→ Exercise brief:
Find and copy each line of the records where the string "degrees" shows up.

→ Task input:
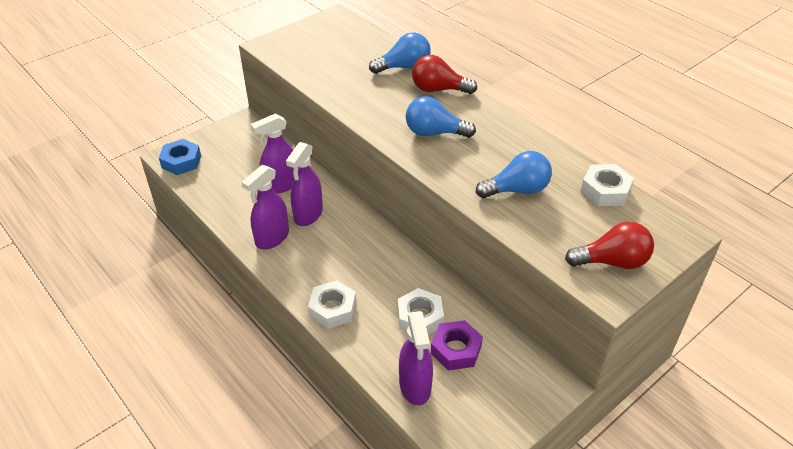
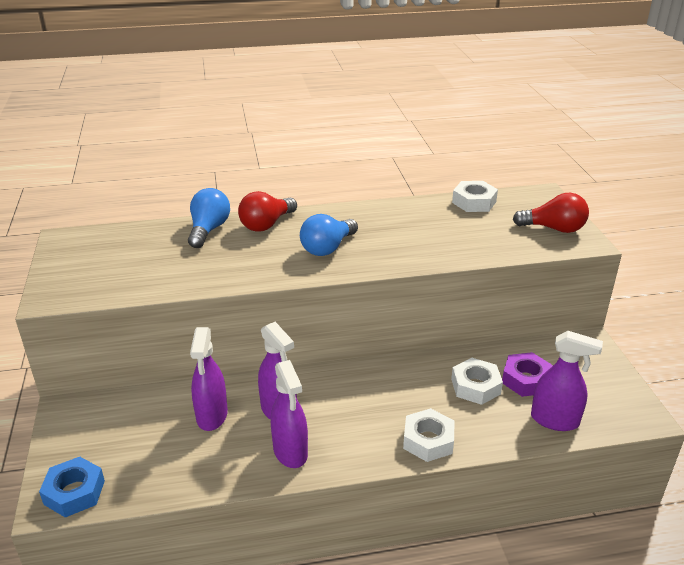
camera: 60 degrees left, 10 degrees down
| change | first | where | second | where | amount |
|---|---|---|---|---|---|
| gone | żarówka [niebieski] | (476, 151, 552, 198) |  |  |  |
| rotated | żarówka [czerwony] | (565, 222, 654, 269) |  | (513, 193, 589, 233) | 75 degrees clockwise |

→ Answer below:
camera: 60 degrees left, 10 degrees down
| rotated | żarówka [czerwony] | (565, 222, 654, 269) |  | (513, 193, 589, 233) | 75 degrees clockwise |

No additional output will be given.